#### PROVIDED DATA ####

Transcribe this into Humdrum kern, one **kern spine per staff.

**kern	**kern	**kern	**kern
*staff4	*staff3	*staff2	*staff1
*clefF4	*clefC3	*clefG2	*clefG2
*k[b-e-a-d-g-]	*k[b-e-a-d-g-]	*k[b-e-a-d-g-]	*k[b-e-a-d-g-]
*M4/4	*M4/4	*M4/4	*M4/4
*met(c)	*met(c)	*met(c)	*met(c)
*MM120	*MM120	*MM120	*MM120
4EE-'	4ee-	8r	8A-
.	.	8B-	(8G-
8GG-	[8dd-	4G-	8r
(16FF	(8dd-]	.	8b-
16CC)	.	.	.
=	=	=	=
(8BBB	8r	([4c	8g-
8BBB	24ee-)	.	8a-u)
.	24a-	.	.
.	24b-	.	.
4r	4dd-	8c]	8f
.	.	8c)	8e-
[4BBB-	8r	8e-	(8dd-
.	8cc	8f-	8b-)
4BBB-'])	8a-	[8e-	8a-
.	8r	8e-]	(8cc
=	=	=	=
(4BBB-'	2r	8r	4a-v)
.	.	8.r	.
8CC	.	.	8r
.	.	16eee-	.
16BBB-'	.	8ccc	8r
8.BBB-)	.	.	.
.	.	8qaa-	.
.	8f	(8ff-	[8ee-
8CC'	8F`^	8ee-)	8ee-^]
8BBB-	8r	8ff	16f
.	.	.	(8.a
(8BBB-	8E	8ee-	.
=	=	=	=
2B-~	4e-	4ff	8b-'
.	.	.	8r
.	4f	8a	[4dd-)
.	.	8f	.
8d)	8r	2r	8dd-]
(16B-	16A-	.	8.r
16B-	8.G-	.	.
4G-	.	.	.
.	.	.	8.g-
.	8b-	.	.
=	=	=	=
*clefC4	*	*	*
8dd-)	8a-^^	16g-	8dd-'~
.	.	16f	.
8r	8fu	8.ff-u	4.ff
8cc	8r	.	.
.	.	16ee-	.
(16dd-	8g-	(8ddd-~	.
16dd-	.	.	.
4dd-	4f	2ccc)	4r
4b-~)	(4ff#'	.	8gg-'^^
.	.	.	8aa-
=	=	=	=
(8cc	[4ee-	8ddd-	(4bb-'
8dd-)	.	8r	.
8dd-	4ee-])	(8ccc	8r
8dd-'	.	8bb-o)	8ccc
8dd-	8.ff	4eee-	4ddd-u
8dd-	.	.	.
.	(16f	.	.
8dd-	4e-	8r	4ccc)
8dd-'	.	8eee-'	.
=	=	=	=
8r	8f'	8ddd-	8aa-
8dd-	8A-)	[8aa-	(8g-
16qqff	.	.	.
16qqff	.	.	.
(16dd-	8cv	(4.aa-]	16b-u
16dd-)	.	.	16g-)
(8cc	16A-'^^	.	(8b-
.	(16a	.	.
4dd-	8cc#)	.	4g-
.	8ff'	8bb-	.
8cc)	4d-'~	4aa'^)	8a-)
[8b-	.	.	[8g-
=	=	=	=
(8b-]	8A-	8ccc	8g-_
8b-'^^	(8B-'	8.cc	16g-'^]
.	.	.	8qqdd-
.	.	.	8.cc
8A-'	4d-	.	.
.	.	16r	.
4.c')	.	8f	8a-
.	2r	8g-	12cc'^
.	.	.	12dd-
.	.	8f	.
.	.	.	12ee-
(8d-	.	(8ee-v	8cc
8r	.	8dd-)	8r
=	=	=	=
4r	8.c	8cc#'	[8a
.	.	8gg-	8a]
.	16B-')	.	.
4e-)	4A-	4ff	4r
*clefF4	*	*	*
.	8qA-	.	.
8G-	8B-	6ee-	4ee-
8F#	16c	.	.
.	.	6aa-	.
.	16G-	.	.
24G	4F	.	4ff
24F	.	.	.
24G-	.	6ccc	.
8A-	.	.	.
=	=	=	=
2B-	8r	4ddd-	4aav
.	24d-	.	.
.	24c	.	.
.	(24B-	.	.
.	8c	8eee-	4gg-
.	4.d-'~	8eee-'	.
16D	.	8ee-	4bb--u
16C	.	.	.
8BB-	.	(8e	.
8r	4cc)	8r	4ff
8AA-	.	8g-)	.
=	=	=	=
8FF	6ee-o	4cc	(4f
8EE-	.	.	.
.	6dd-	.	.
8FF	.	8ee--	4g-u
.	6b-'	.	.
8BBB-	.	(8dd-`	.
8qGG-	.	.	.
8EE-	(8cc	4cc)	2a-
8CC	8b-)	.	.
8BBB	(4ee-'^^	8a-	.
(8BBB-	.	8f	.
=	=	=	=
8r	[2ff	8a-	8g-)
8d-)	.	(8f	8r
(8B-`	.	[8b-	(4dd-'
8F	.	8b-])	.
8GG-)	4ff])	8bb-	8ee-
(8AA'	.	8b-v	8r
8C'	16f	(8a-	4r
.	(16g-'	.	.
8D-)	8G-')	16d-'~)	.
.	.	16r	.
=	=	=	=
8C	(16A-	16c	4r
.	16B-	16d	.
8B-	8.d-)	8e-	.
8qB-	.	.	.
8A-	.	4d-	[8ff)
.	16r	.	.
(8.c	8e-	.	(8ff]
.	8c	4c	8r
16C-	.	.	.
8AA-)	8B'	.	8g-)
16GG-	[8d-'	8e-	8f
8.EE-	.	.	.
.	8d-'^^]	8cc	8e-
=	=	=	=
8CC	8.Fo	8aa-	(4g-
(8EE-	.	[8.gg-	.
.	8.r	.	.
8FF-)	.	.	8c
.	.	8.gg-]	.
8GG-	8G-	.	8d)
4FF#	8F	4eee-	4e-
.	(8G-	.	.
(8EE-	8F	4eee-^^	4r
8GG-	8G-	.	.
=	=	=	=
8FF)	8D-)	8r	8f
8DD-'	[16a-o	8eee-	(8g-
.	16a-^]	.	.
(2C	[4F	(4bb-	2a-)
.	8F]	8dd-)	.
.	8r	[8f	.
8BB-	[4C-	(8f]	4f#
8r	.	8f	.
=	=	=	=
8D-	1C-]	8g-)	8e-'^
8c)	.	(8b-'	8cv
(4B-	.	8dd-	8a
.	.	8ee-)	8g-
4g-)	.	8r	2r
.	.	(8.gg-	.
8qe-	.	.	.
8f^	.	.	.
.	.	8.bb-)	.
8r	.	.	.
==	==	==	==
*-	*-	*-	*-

####

# SHORT EXERCISE
How many lines of the listing above contain the string "kern"? Reply with the number alone.

# FINISHED EXERCISE
2